[Saved data entries]

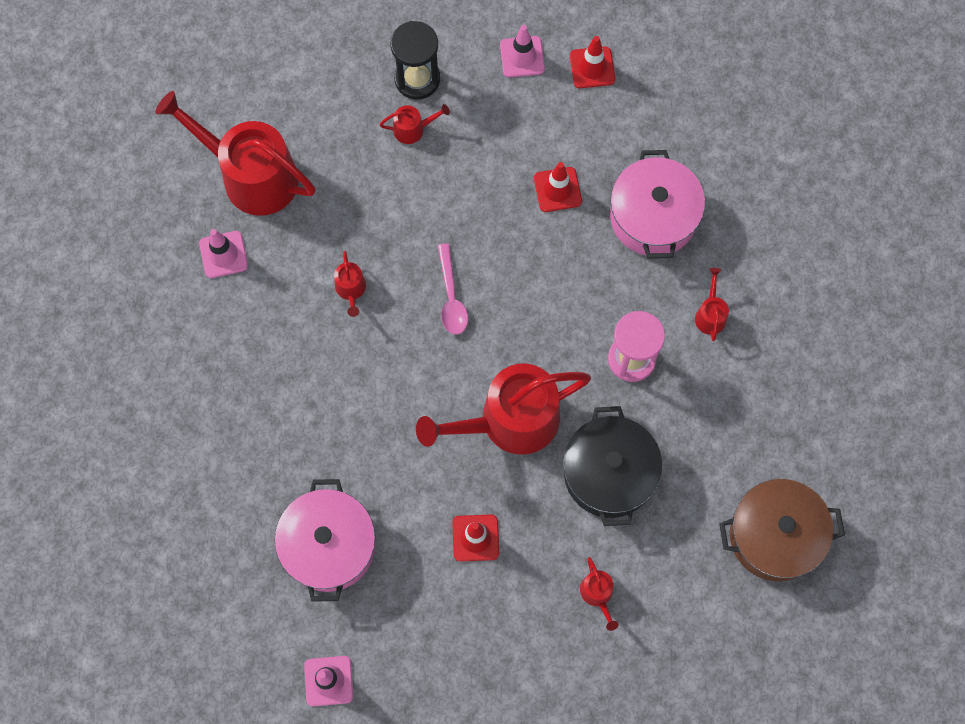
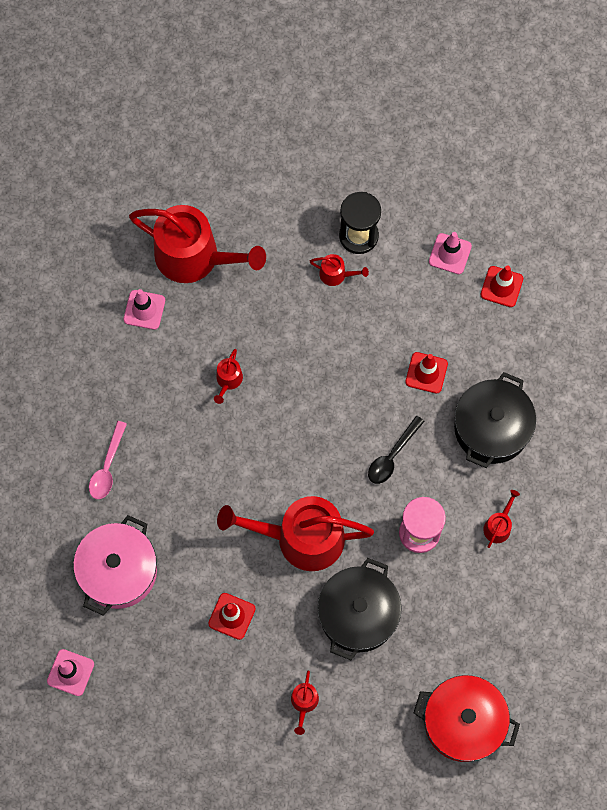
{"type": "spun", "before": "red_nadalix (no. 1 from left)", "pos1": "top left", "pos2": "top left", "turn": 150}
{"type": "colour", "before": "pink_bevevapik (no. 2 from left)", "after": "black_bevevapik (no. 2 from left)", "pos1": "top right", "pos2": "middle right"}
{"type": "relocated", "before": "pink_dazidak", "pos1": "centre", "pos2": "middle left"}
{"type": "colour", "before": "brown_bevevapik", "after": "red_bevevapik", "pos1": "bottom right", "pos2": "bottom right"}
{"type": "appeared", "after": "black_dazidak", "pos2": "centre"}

■ What you are asked to do ■
Please copy every line from the entries that includes the word "right".

■ Response to this exercise ■
{"type": "colour", "before": "pink_bevevapik (no. 2 from left)", "after": "black_bevevapik (no. 2 from left)", "pos1": "top right", "pos2": "middle right"}
{"type": "colour", "before": "brown_bevevapik", "after": "red_bevevapik", "pos1": "bottom right", "pos2": "bottom right"}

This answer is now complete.